#### Exercise requirements
Begin at the line that has "none -> orange 1x1", stop after the line that has "none -> purple 1x3 brick [511,304,680,438]", and print exactly those lines from the records below, without any pictures.

(Object state change records)
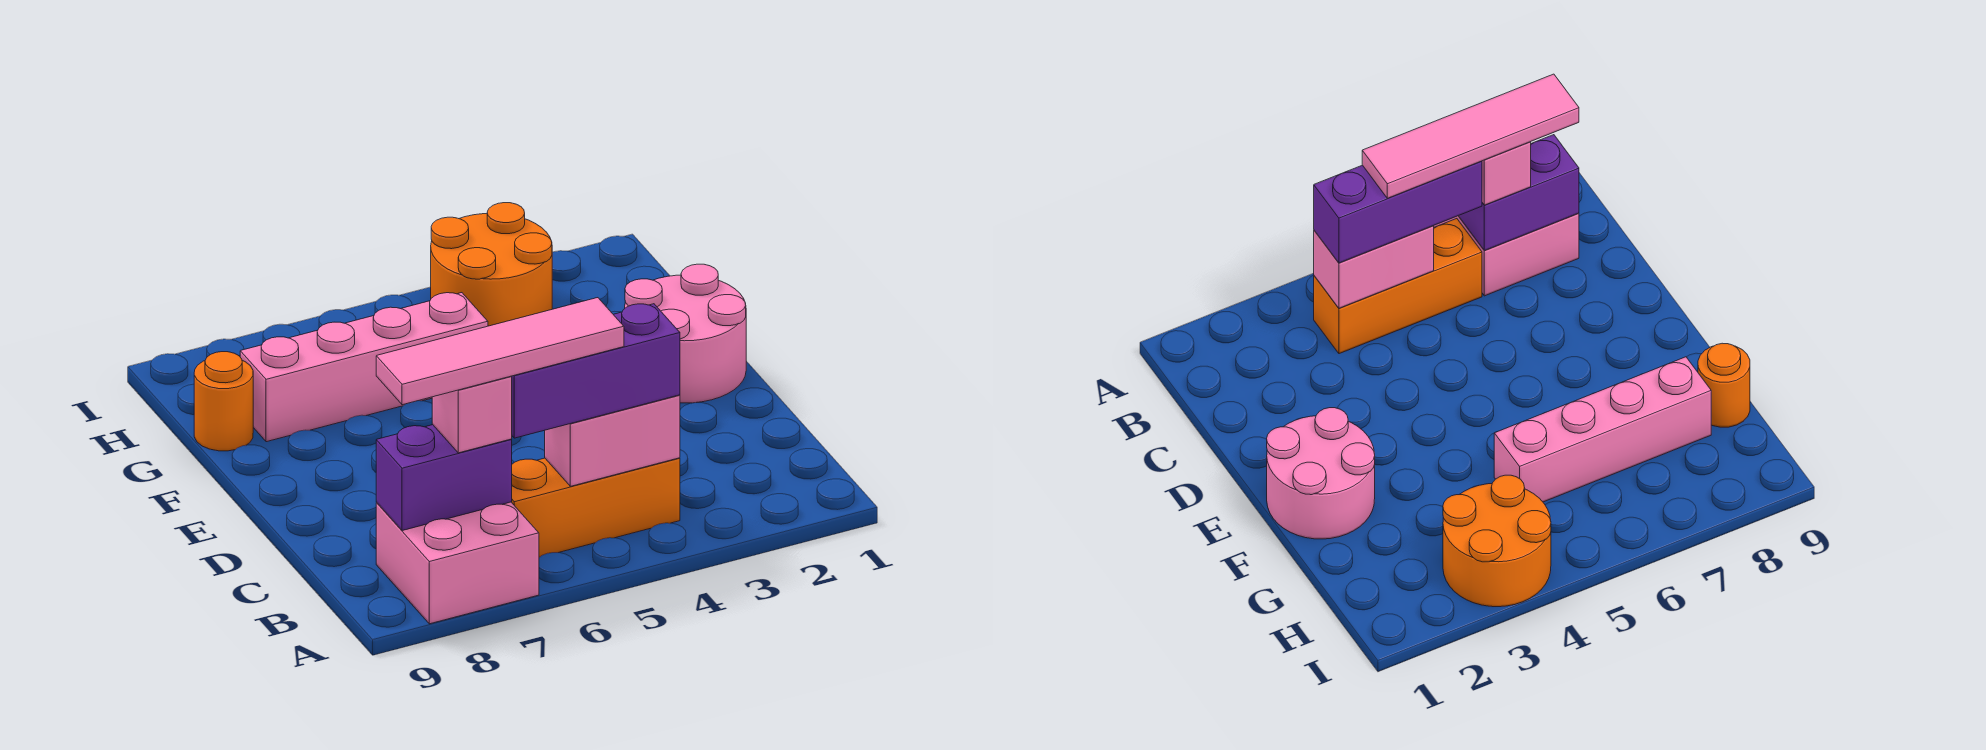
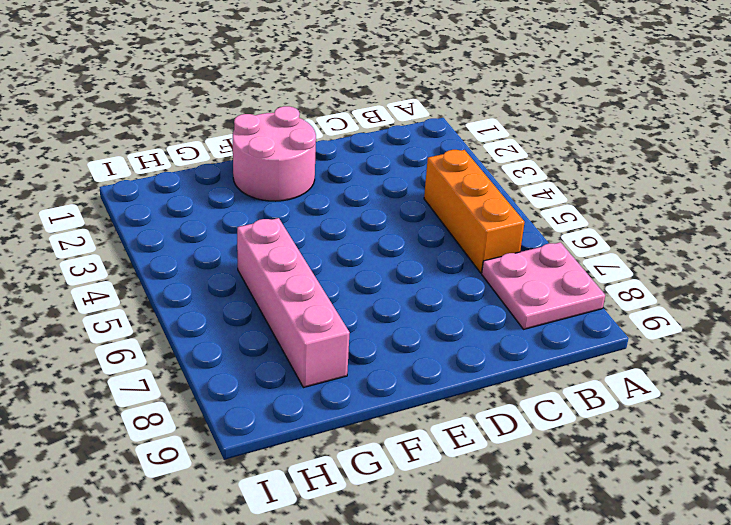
pink 2x2 plate [482,242,605,329] -> pink 2x2 brick [376,502,539,624]
none -> orange 1x1 round brick [194,352,253,451]
none -> orange 2x2 round brick [431,203,552,326]

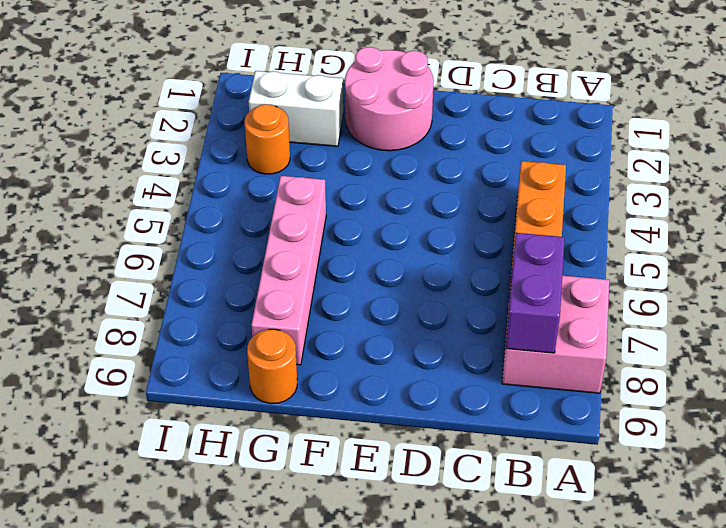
white 1x2 brick [249,71,343,146] -> none
orange 1x1 round brick [245,104,290,174] -> orange 2x2 round brick [431,203,552,326]
none -> pink 1x2 brick [545,395,680,486]
none -> purple 1x3 brick [511,304,680,438]

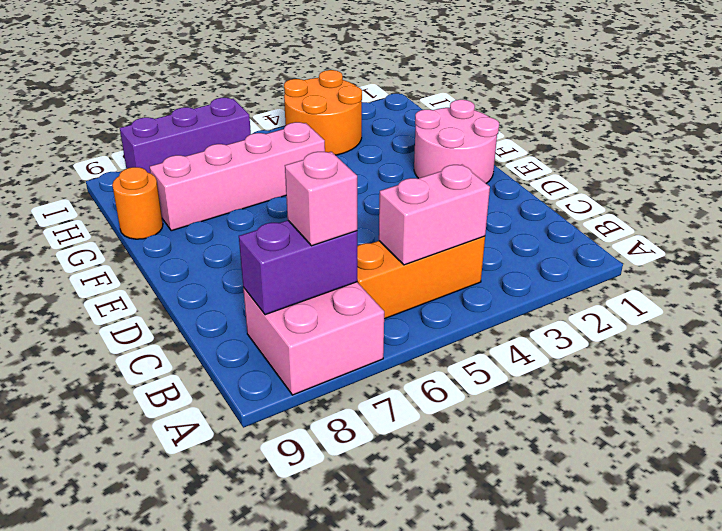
purple 1x3 brick [120,98,251,173] -> purple 1x3 brick moved to [511,304,680,438]
none -> pink 1x4 tile [376,298,624,405]

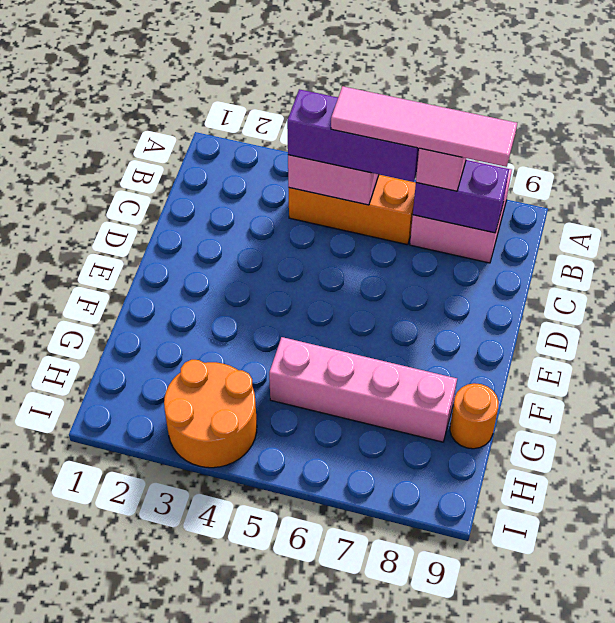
none -> pink 2x2 round brick [625,264,746,403]

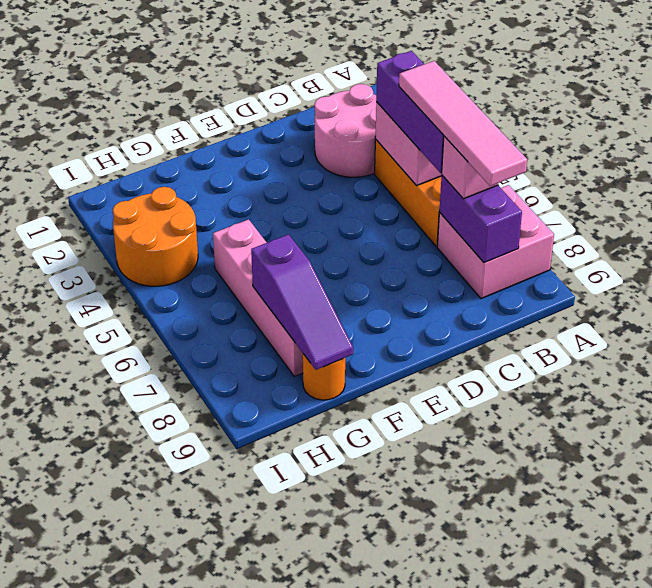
pink 2x2 round brick [314,84,376,177] -> pink 2x2 round brick moved to [625,264,746,403]
purple 1x3 slope [251,234,353,370] -> none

#### Output of the exercise
none -> orange 1x1 round brick [194,352,253,451]
none -> orange 2x2 round brick [431,203,552,326]

white 1x2 brick [249,71,343,146] -> none
orange 1x1 round brick [245,104,290,174] -> orange 2x2 round brick [431,203,552,326]
none -> pink 1x2 brick [545,395,680,486]
none -> purple 1x3 brick [511,304,680,438]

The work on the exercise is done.